*** THE INPUT

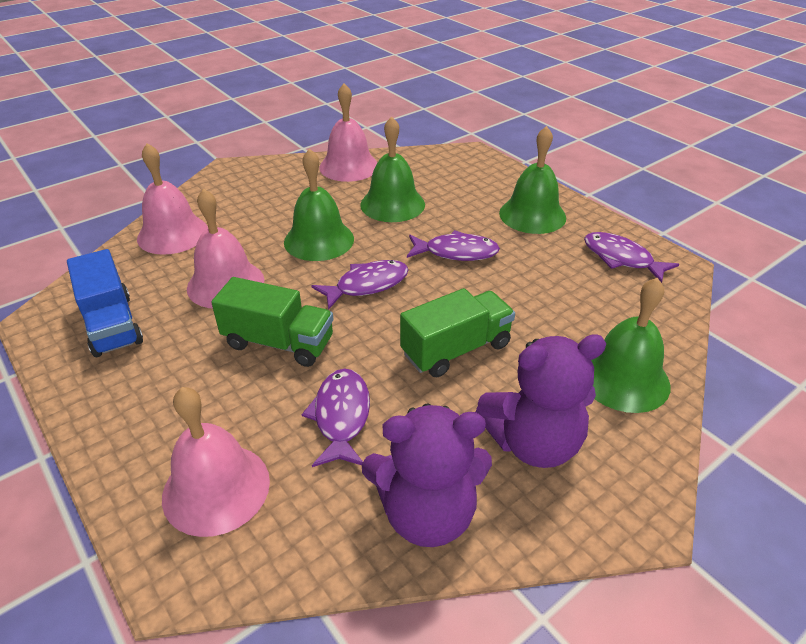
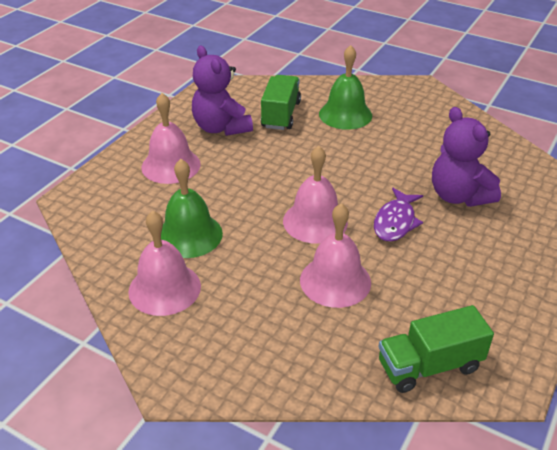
blue truck: 1 -> 0
green bell: 4 -> 2
purple fish: 4 -> 1

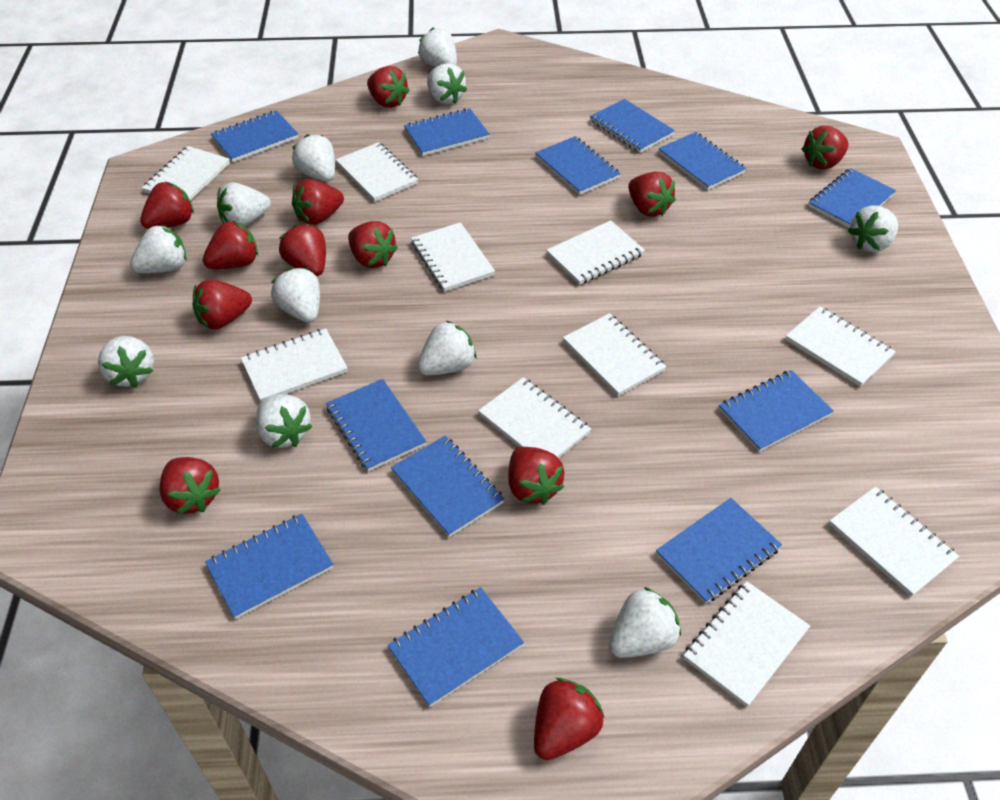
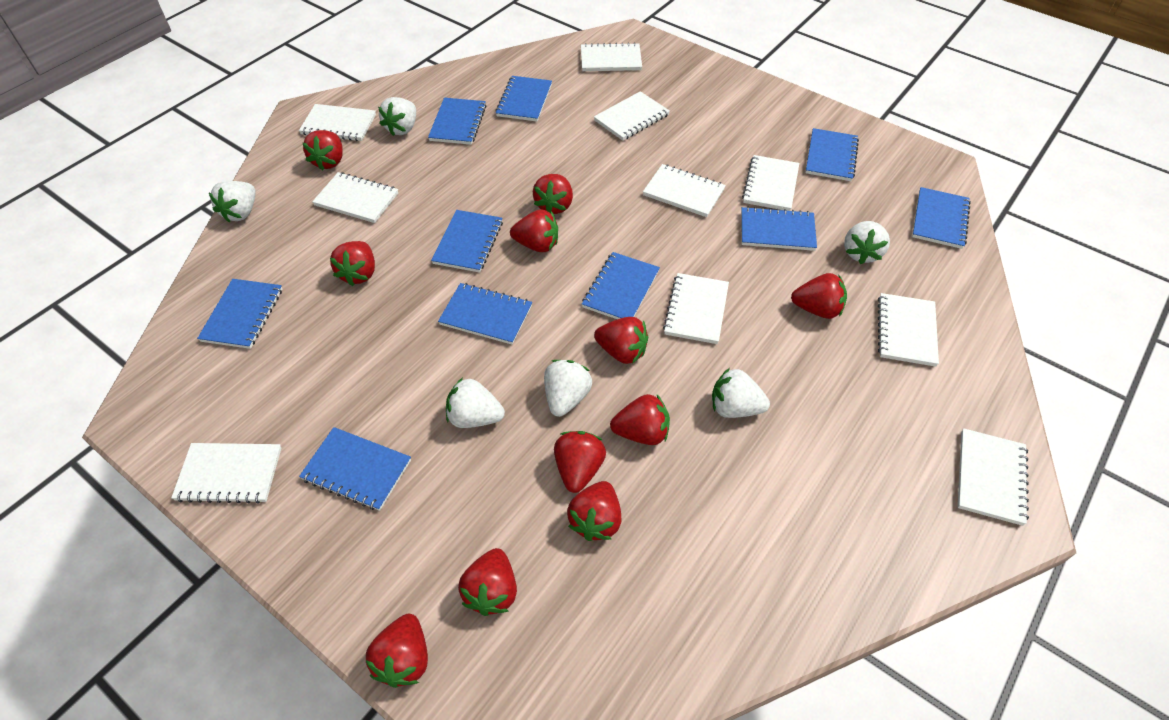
blue notebook: 12 -> 10
red strawberry: 12 -> 11
white strawberry: 11 -> 6

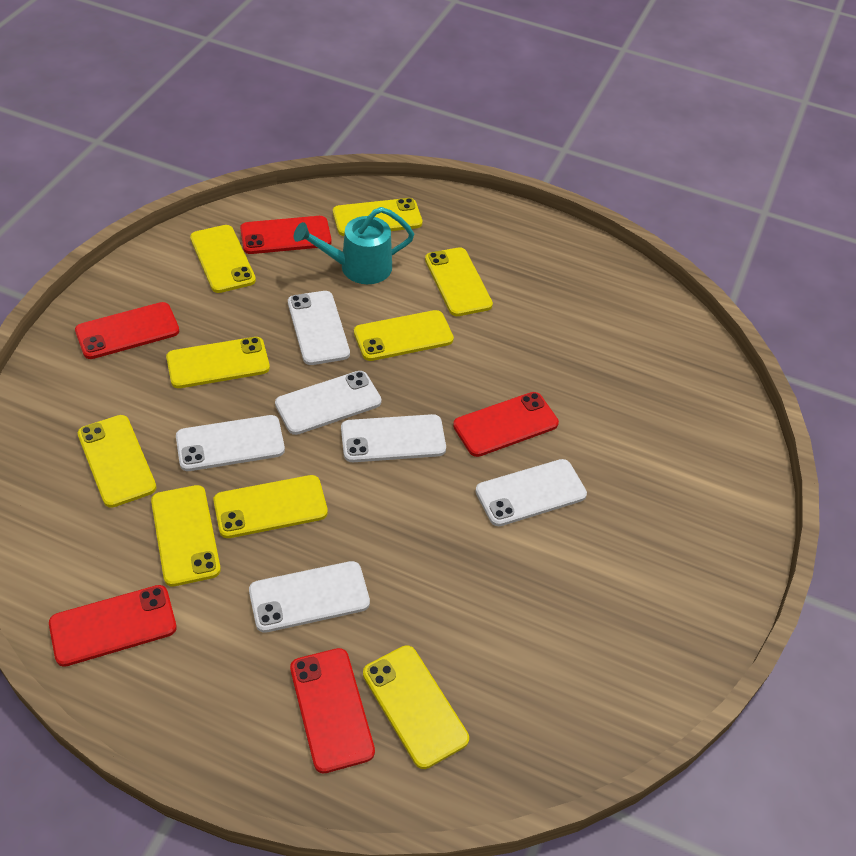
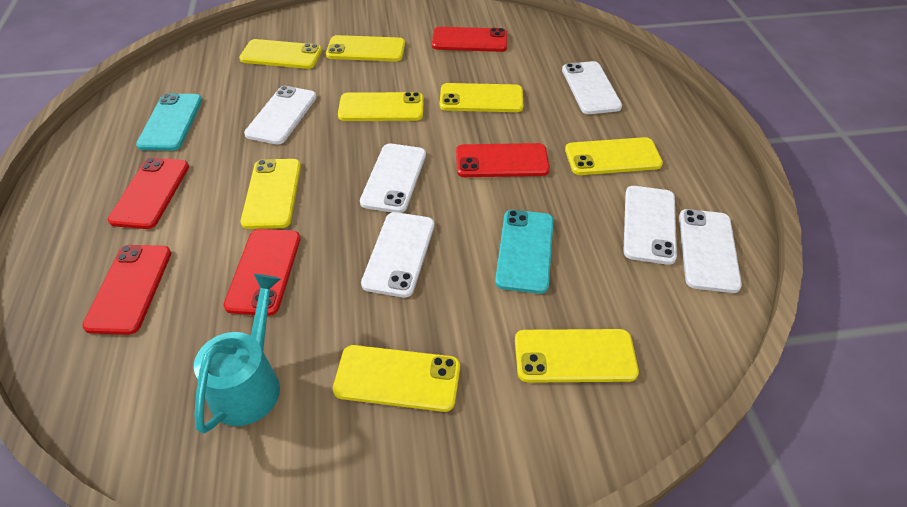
turquoise phone: 0 -> 2
yellow phone: 9 -> 8

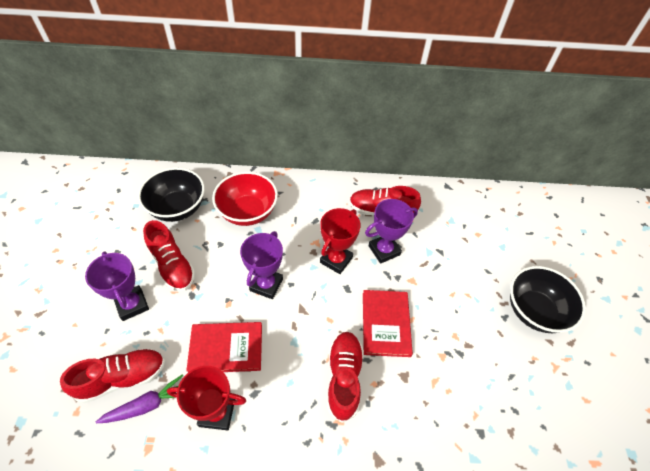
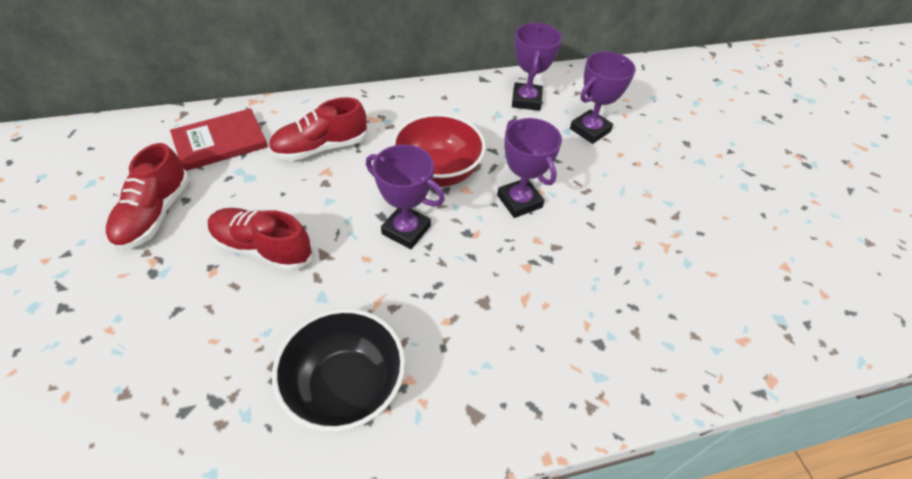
black bowl: 2 -> 1
purple carrot: 1 -> 0
purple trophy: 3 -> 4
red book: 2 -> 1
red shoe: 4 -> 3
red trophy: 2 -> 0

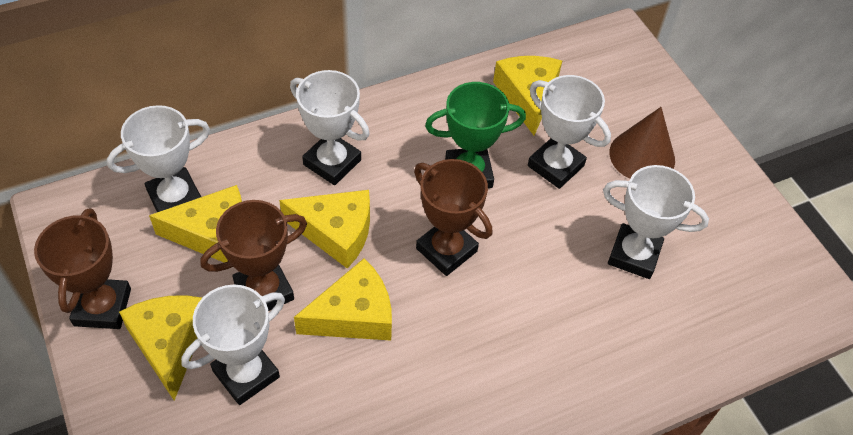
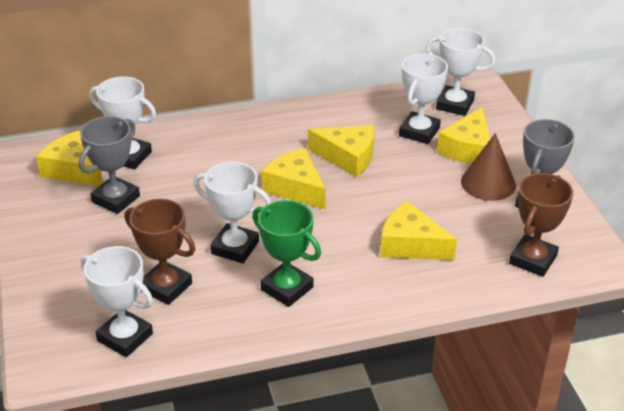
brown trophy: 3 -> 2
grey trophy: 0 -> 2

******

WORK INSTRUCTIONS
When you reach the line containing "red strawberry: 12 -> 11" in the records above, write out that line and every line after it through the end, exactly, but omit the pictures.

EXERCISE ANSWER
red strawberry: 12 -> 11
white strawberry: 11 -> 6

turquoise phone: 0 -> 2
yellow phone: 9 -> 8

black bowl: 2 -> 1
purple carrot: 1 -> 0
purple trophy: 3 -> 4
red book: 2 -> 1
red shoe: 4 -> 3
red trophy: 2 -> 0

brown trophy: 3 -> 2
grey trophy: 0 -> 2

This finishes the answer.